### RECORDS FOR THE EXERCISE
● ● ●

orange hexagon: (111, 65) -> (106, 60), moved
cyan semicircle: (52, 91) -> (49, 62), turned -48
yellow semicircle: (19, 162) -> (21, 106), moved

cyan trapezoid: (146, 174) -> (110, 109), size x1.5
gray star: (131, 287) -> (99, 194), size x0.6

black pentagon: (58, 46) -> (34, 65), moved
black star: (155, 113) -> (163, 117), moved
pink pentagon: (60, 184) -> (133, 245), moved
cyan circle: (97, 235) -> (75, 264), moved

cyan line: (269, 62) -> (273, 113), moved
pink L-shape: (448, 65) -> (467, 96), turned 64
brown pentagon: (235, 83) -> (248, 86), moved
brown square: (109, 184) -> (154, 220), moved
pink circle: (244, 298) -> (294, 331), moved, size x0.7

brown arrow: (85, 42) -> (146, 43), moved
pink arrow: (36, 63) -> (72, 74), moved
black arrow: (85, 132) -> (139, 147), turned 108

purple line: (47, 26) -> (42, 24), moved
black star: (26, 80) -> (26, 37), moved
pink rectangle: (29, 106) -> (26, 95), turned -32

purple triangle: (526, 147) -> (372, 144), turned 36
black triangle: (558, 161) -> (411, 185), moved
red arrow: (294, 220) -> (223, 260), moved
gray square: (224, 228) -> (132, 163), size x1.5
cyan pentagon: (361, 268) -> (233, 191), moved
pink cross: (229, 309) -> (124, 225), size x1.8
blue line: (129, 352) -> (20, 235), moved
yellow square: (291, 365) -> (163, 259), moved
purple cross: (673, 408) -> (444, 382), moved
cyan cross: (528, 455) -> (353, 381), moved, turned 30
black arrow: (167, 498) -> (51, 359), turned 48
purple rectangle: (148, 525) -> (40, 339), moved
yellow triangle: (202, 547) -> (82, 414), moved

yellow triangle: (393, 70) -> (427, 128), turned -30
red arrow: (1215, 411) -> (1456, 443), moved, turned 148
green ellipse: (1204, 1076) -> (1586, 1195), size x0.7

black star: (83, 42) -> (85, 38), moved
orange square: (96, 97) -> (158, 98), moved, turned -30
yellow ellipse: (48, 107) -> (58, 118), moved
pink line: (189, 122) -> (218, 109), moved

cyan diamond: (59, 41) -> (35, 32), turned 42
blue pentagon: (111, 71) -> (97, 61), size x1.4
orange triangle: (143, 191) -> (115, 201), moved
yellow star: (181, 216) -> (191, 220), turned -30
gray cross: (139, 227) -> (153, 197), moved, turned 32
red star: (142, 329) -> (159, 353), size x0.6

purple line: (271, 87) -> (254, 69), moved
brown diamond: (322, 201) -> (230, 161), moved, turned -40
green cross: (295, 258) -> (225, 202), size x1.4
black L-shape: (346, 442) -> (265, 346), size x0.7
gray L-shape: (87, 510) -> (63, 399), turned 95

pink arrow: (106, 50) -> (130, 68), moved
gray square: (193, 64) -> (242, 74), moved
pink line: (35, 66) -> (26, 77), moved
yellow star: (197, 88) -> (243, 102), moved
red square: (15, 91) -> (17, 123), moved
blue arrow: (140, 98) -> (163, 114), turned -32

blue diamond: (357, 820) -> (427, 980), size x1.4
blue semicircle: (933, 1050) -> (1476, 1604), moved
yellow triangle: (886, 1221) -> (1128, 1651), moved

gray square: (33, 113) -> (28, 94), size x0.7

● ● ●

### TO DO
Everything from the line with "red arrow: (294, 220) -> (223, 260), moved" through the line with "purple line: (271, 87) -> (254, 69), moved" should be written out exactly as it appears above, end lines included, and nothing outside that range.

### TASK SOLUTION
red arrow: (294, 220) -> (223, 260), moved
gray square: (224, 228) -> (132, 163), size x1.5
cyan pentagon: (361, 268) -> (233, 191), moved
pink cross: (229, 309) -> (124, 225), size x1.8
blue line: (129, 352) -> (20, 235), moved
yellow square: (291, 365) -> (163, 259), moved
purple cross: (673, 408) -> (444, 382), moved
cyan cross: (528, 455) -> (353, 381), moved, turned 30
black arrow: (167, 498) -> (51, 359), turned 48
purple rectangle: (148, 525) -> (40, 339), moved
yellow triangle: (202, 547) -> (82, 414), moved

yellow triangle: (393, 70) -> (427, 128), turned -30
red arrow: (1215, 411) -> (1456, 443), moved, turned 148
green ellipse: (1204, 1076) -> (1586, 1195), size x0.7

black star: (83, 42) -> (85, 38), moved
orange square: (96, 97) -> (158, 98), moved, turned -30
yellow ellipse: (48, 107) -> (58, 118), moved
pink line: (189, 122) -> (218, 109), moved

cyan diamond: (59, 41) -> (35, 32), turned 42
blue pentagon: (111, 71) -> (97, 61), size x1.4
orange triangle: (143, 191) -> (115, 201), moved
yellow star: (181, 216) -> (191, 220), turned -30
gray cross: (139, 227) -> (153, 197), moved, turned 32
red star: (142, 329) -> (159, 353), size x0.6

purple line: (271, 87) -> (254, 69), moved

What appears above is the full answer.